Every line that contains the word "blue" should be copied from the records below.

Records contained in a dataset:
#####
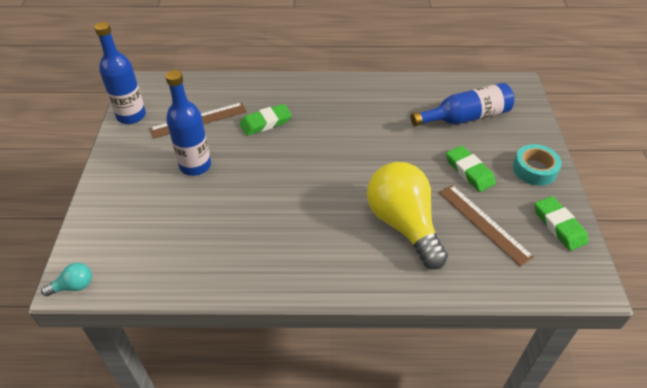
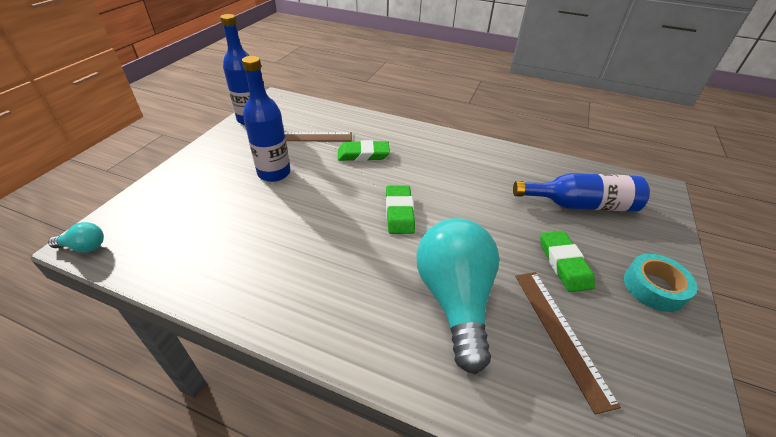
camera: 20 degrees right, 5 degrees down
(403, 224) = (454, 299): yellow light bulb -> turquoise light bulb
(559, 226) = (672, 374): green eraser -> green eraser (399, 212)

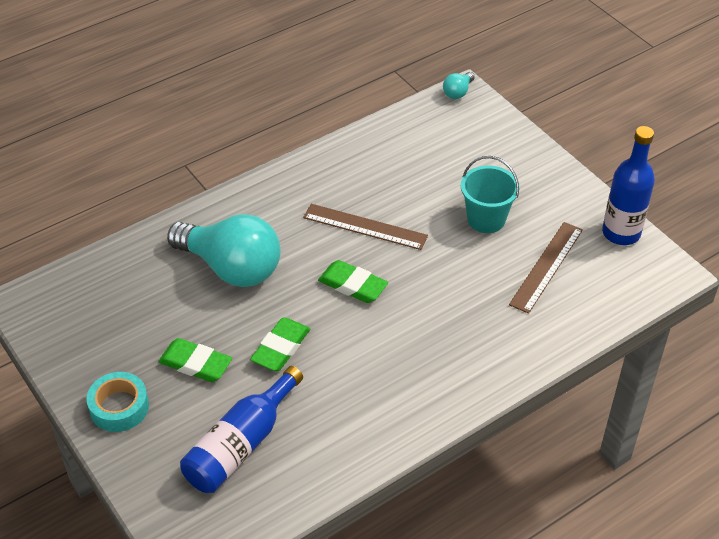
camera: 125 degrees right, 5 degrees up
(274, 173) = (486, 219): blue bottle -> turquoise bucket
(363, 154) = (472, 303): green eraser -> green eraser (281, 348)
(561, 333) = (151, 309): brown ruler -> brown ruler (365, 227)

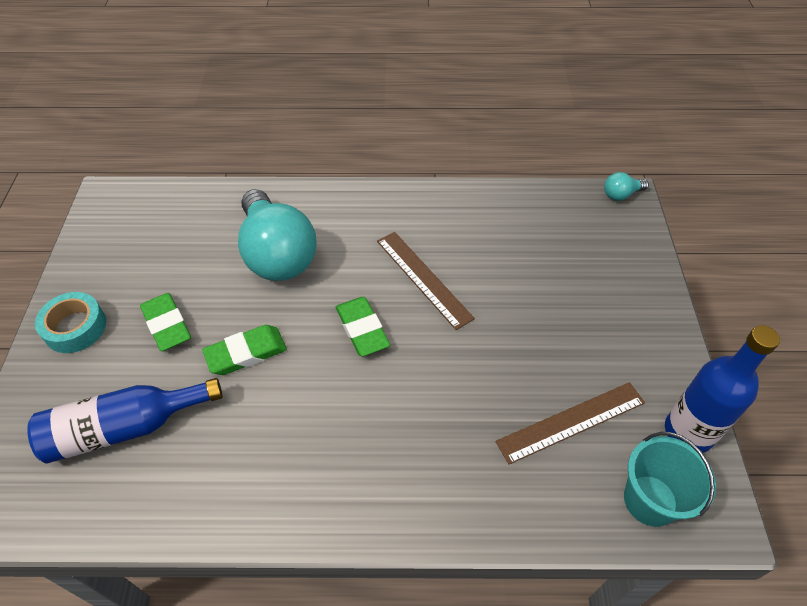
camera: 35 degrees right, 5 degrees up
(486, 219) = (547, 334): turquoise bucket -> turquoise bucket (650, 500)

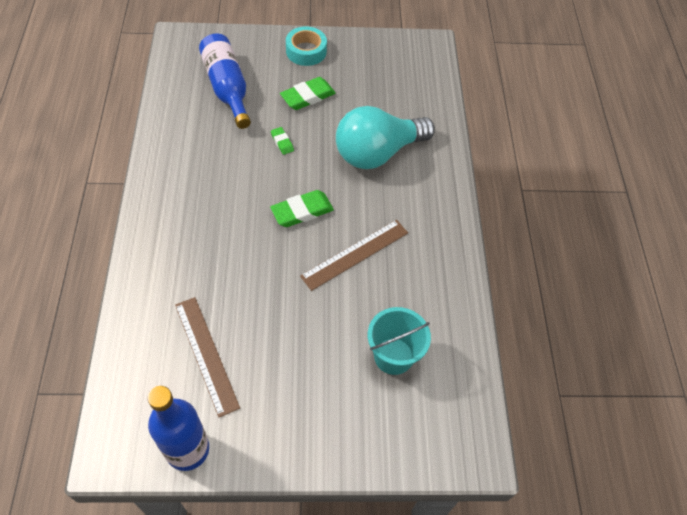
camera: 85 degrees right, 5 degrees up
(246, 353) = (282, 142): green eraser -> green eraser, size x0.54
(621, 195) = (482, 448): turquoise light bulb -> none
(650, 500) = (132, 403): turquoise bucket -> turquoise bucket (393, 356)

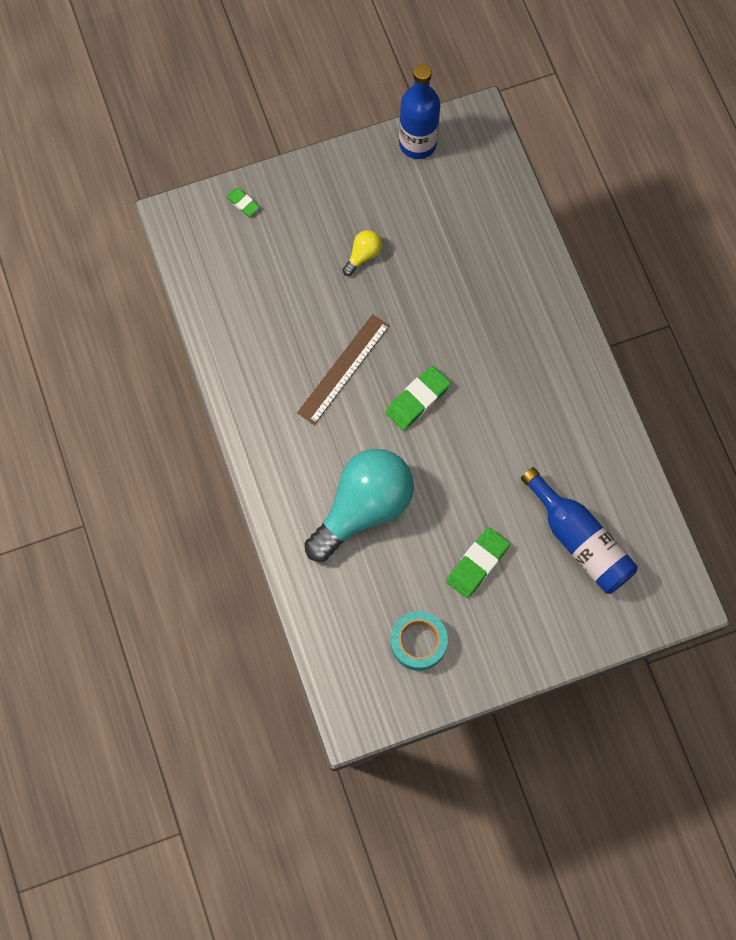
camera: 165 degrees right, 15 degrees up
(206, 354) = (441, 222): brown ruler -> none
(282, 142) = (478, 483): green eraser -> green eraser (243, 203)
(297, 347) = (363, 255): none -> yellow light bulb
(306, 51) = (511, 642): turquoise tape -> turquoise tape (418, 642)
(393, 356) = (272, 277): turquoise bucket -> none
#####
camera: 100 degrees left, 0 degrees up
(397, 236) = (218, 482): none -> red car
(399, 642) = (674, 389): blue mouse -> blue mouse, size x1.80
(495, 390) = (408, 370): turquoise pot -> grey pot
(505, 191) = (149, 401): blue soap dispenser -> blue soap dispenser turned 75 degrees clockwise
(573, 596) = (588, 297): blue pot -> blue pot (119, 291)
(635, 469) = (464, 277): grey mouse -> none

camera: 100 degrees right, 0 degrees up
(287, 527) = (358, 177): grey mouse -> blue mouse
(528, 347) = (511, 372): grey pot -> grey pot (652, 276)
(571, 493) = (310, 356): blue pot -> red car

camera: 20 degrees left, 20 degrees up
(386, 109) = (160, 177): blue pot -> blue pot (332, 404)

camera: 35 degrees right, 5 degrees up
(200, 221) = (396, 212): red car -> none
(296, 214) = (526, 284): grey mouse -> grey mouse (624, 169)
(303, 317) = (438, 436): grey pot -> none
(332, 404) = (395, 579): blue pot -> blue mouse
#####
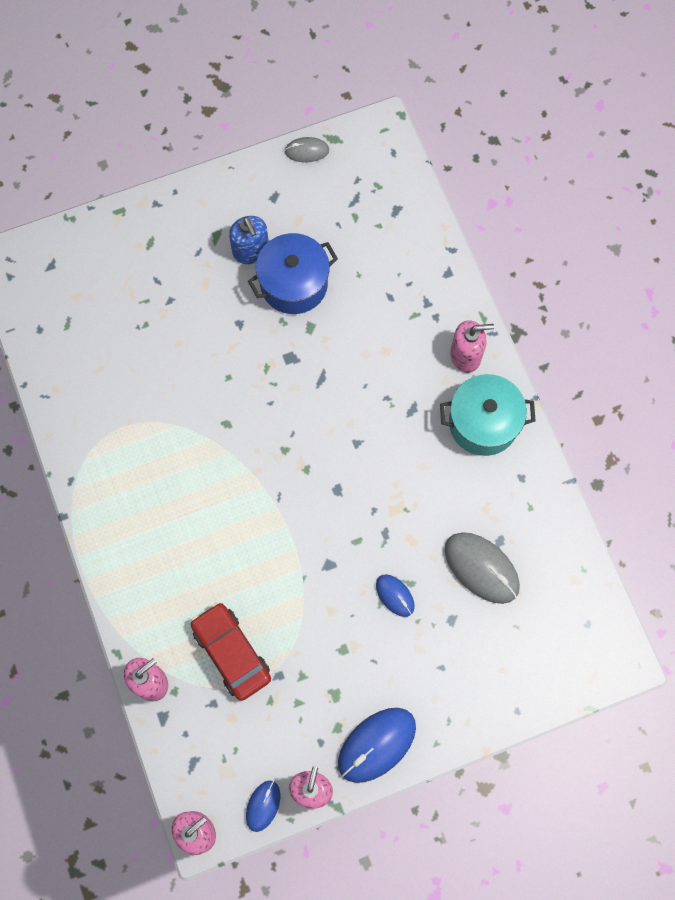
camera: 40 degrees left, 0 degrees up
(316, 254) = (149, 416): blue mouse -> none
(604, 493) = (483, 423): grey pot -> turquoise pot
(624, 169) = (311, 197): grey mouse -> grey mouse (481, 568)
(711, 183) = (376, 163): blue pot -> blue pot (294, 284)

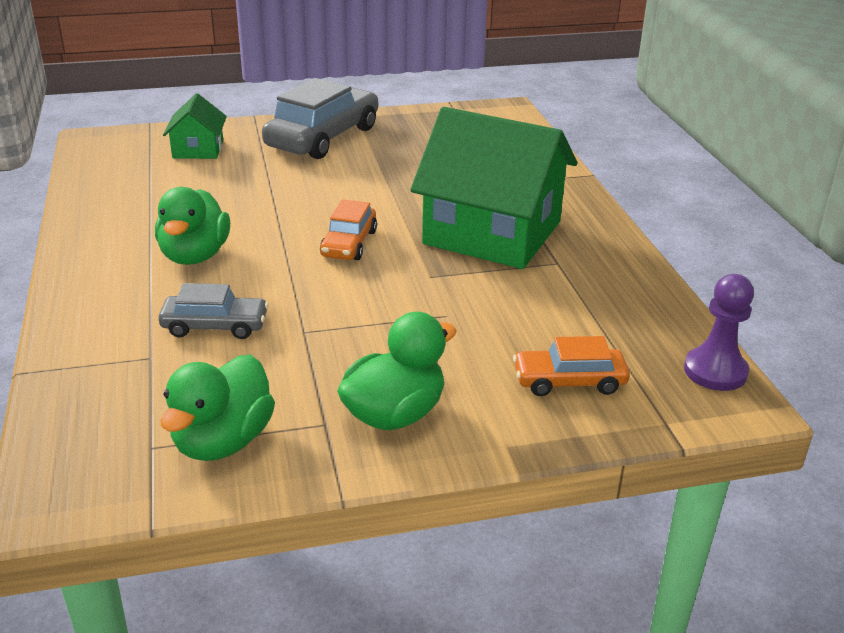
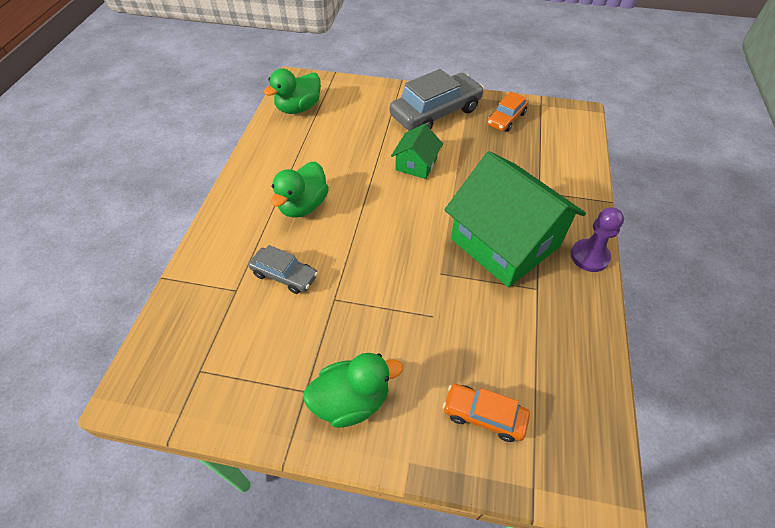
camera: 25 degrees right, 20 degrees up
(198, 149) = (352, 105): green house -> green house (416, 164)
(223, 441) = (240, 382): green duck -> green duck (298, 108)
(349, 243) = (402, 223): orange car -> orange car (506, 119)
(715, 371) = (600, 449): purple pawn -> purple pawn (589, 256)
#####
* Solution:
(274, 173) = (486, 219): blue bottle -> turquoise bucket
(399, 642) = (674, 389): blue mouse -> blue mouse, size x1.80
(505, 191) = (149, 401): blue soap dispenser -> blue soap dispenser turned 75 degrees clockwise
(573, 596) = (588, 297): blue pot -> blue pot (119, 291)
(287, 527) = (358, 177): grey mouse -> blue mouse
(571, 493) = (310, 356): blue pot -> red car
(386, 109) = (160, 177): blue pot -> blue pot (332, 404)
(332, 404) = (395, 579): blue pot -> blue mouse
(316, 254) = (149, 416): blue mouse -> none
(711, 183) = (376, 163): blue pot -> blue pot (294, 284)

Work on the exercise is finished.